* _Exercise_: Print the data below exactly as it stands, and keep the pictures out.

|---|

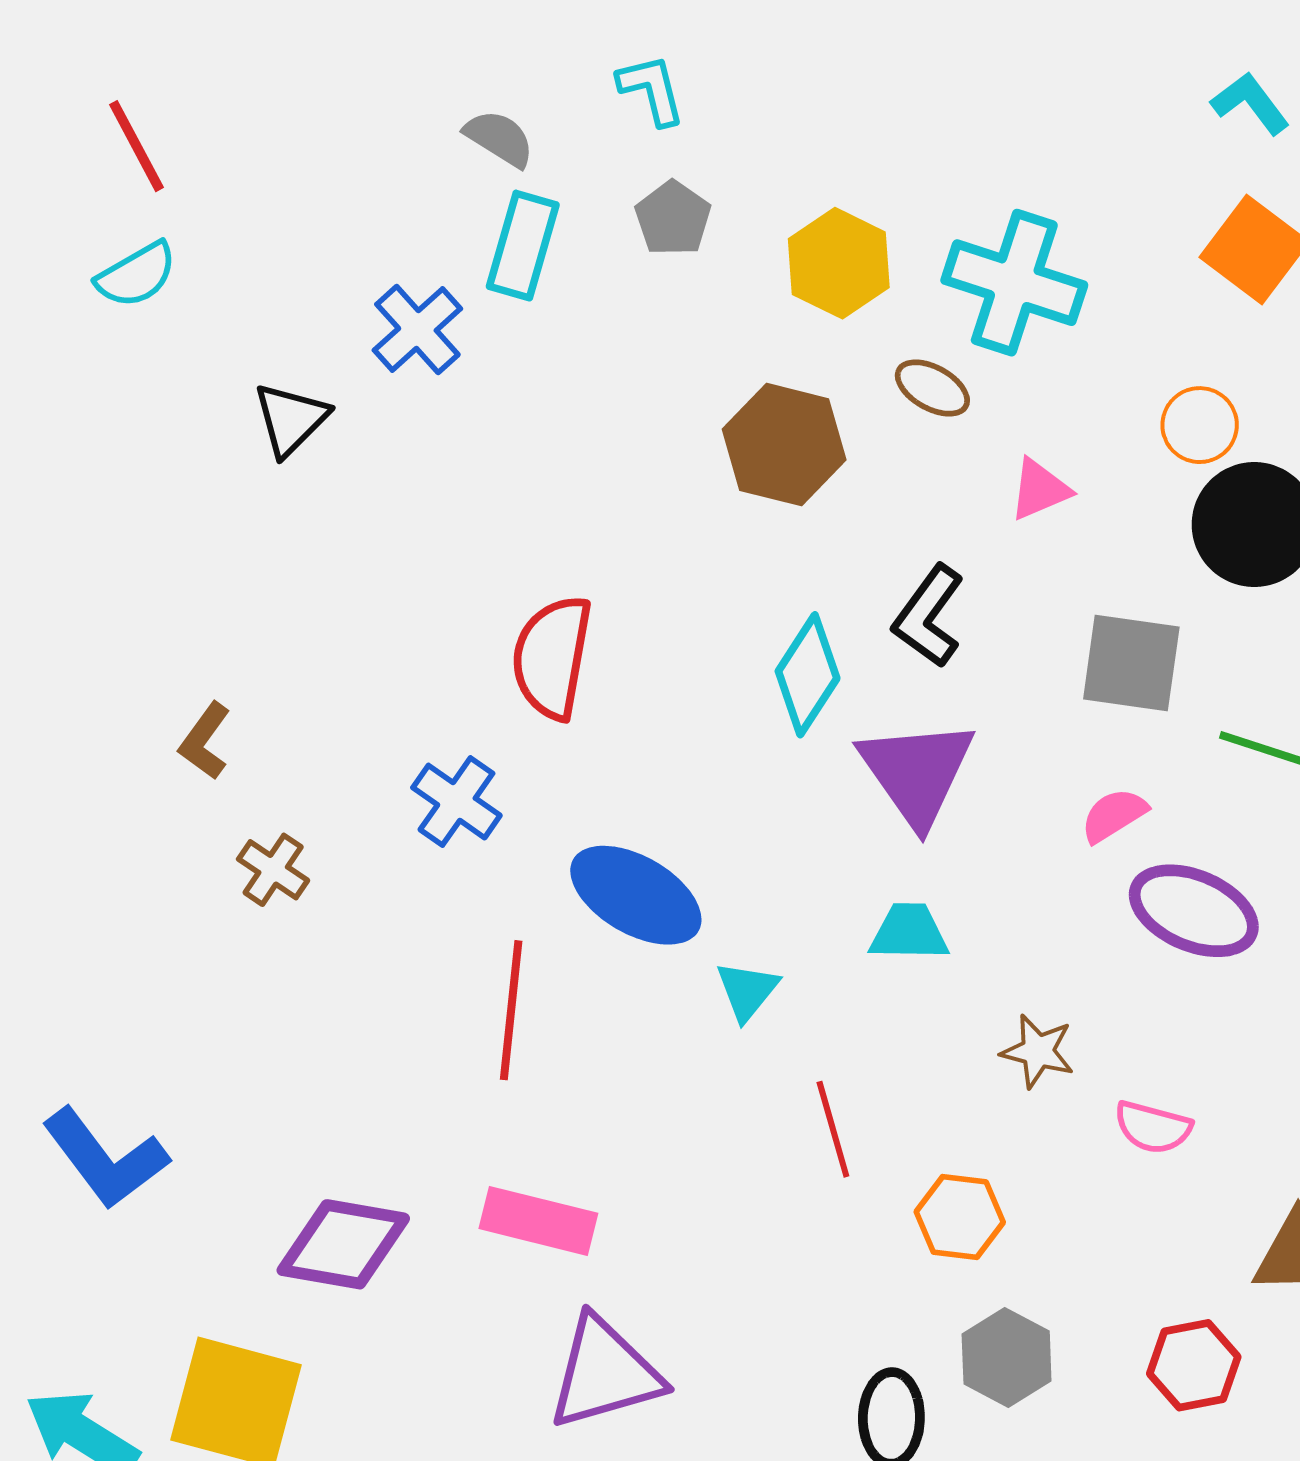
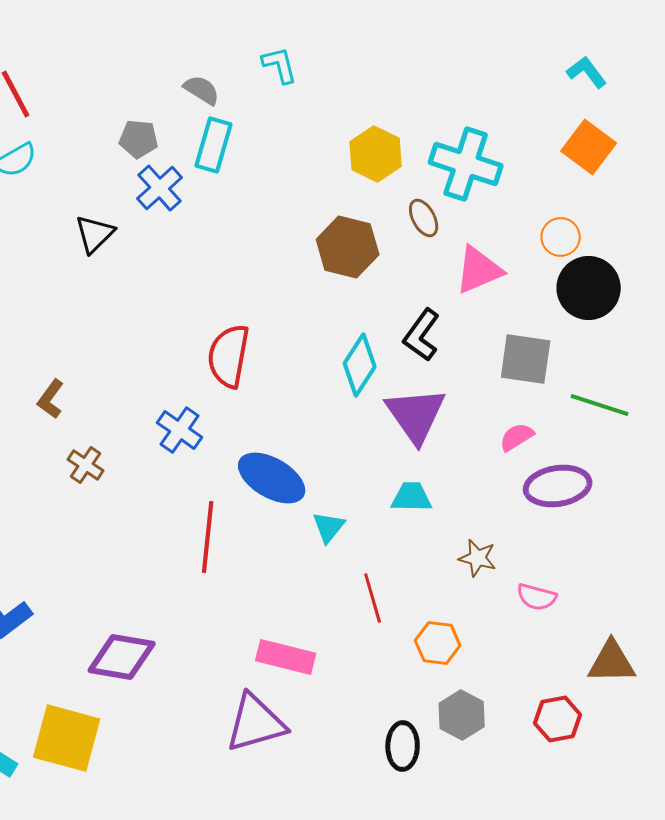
gray pentagon: (673, 218) -> (139, 139), moved, turned -30
brown ellipse: (932, 388) -> (424, 218), turned 33
pink triangle: (1040, 489) -> (479, 270), size x1.5
purple ellipse: (1194, 911) -> (558, 486), turned -32
pink rectangle: (538, 1221) -> (286, 657), moved

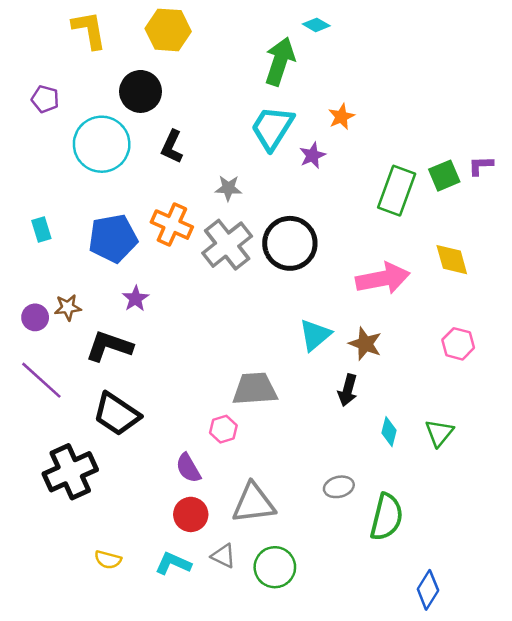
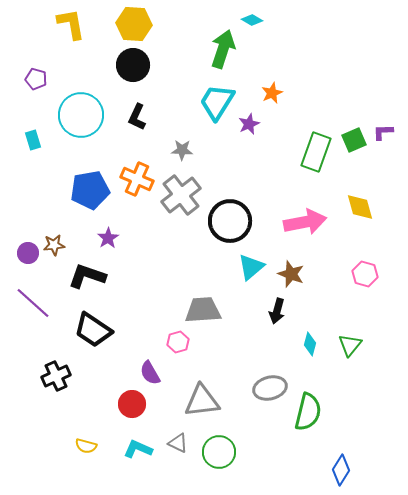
black circle: (141, 91) -> (133, 65), moved
cyan rectangle: (41, 230) -> (33, 140), moved
black circle: (290, 243) -> (230, 221), moved
black cross: (70, 472) -> (56, 376), size x0.7
gray ellipse: (339, 487) -> (270, 388), size x1.4
red circle: (191, 514) -> (132, 404), moved

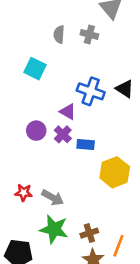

|---|

* _Response_:
gray pentagon: (673, 218) -> (139, 139), moved, turned -30
brown ellipse: (932, 388) -> (424, 218), turned 33
pink triangle: (1040, 489) -> (479, 270), size x1.5
purple ellipse: (1194, 911) -> (558, 486), turned -32
pink rectangle: (538, 1221) -> (286, 657), moved

black circle: (141, 91) -> (133, 65), moved
cyan rectangle: (41, 230) -> (33, 140), moved
black circle: (290, 243) -> (230, 221), moved
black cross: (70, 472) -> (56, 376), size x0.7
gray ellipse: (339, 487) -> (270, 388), size x1.4
red circle: (191, 514) -> (132, 404), moved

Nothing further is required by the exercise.